(Coordinate-based object records)
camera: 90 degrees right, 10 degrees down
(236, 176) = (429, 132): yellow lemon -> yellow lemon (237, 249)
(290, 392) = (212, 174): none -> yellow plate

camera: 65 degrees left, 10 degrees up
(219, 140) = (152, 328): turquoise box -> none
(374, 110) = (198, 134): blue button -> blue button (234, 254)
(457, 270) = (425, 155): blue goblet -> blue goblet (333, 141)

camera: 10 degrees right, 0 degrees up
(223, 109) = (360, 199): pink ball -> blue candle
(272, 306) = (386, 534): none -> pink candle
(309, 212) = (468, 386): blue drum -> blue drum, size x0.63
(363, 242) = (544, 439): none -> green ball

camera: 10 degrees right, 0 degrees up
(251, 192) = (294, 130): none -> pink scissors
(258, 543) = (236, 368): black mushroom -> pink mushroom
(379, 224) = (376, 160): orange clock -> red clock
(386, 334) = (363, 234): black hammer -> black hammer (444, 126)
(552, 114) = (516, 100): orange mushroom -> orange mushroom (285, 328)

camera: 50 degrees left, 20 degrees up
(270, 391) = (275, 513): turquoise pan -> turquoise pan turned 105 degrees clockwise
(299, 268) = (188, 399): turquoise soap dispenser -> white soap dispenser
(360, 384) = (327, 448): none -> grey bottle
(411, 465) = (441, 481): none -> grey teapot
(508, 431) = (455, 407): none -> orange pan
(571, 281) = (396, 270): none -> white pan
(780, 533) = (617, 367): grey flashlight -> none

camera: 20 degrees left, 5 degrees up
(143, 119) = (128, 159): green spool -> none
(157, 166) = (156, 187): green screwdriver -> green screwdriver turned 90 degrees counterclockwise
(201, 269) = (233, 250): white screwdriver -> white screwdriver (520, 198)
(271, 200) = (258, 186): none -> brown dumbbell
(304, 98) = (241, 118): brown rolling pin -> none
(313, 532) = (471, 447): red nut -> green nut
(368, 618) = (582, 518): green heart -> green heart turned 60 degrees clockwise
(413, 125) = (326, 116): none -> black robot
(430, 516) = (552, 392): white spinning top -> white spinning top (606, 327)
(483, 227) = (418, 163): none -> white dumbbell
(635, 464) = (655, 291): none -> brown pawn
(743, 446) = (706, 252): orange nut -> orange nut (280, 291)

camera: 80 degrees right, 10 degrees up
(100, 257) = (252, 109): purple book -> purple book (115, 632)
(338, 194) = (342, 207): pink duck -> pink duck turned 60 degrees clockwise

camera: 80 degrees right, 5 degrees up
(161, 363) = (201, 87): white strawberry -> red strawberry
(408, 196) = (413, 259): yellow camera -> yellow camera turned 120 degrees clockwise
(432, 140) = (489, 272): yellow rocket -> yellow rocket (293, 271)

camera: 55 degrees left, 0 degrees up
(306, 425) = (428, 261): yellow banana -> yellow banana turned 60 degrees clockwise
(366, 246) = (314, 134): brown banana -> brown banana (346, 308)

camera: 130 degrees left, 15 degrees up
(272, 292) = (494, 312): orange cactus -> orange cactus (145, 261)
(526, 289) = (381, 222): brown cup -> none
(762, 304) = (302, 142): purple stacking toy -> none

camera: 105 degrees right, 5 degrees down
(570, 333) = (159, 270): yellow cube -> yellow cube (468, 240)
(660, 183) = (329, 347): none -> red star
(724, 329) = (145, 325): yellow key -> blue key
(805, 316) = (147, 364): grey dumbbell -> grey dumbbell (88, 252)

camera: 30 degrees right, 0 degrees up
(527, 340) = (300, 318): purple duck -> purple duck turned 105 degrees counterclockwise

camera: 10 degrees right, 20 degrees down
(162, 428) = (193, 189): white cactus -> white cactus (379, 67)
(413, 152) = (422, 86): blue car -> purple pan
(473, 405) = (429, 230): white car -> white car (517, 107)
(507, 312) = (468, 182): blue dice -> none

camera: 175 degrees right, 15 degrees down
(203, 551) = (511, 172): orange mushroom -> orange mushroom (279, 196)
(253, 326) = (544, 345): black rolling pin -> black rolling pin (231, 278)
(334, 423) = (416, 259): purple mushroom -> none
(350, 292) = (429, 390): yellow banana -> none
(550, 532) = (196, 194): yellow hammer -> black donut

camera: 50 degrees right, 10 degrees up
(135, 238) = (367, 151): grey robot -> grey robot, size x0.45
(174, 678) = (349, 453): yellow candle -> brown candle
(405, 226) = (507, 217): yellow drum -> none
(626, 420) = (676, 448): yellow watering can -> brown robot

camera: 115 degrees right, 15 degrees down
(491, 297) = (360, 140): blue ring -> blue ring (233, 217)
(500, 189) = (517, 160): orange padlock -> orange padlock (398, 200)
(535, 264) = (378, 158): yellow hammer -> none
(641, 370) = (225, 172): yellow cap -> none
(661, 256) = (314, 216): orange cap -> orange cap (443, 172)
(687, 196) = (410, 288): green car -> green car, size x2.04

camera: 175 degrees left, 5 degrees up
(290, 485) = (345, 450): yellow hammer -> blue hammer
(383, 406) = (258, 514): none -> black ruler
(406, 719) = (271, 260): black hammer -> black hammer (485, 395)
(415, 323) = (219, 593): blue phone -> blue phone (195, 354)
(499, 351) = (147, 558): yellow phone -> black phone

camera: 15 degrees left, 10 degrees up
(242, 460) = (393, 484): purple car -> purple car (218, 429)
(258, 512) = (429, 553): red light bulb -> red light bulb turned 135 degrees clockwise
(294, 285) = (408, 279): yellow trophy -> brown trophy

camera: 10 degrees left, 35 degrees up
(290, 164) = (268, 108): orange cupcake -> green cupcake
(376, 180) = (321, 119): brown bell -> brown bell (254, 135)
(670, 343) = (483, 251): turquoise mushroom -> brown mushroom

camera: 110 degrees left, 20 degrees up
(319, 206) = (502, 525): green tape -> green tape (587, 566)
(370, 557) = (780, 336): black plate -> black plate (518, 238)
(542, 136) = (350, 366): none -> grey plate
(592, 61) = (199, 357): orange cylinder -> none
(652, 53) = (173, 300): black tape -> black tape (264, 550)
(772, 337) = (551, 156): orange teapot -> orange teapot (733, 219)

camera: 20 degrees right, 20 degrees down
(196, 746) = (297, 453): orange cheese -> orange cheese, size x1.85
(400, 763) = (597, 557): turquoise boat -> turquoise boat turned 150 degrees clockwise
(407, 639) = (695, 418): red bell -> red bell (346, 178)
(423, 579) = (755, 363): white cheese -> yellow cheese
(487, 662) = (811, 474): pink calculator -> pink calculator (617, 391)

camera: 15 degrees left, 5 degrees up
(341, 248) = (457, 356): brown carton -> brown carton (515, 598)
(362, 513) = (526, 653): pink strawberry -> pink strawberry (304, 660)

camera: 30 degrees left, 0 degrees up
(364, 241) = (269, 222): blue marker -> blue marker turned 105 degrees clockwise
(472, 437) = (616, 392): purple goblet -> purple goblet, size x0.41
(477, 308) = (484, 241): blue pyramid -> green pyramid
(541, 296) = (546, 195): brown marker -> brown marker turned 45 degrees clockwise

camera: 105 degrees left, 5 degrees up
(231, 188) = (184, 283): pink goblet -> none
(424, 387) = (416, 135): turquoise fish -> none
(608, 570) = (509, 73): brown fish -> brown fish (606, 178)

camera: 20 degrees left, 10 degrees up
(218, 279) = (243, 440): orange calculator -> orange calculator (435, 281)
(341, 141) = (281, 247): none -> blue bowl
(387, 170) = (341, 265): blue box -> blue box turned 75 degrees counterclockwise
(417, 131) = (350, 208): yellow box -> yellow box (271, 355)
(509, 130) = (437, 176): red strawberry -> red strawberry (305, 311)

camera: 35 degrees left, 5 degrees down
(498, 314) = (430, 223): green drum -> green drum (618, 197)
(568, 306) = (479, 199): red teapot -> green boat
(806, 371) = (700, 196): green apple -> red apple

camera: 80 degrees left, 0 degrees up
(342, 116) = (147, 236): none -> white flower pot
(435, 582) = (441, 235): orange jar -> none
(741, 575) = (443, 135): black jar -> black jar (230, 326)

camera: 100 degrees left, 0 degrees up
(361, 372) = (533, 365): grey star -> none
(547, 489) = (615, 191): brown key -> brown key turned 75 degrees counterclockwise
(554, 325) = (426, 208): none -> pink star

• TASK ITEM: Copy out every line of the entries where the string "mushroom" shows up.

• EXPECTED ANSWER:
(258, 543) = (236, 368): black mushroom -> pink mushroom
(552, 114) = (516, 100): orange mushroom -> orange mushroom (285, 328)
(203, 551) = (511, 172): orange mushroom -> orange mushroom (279, 196)
(334, 423) = (416, 259): purple mushroom -> none
(670, 343) = (483, 251): turquoise mushroom -> brown mushroom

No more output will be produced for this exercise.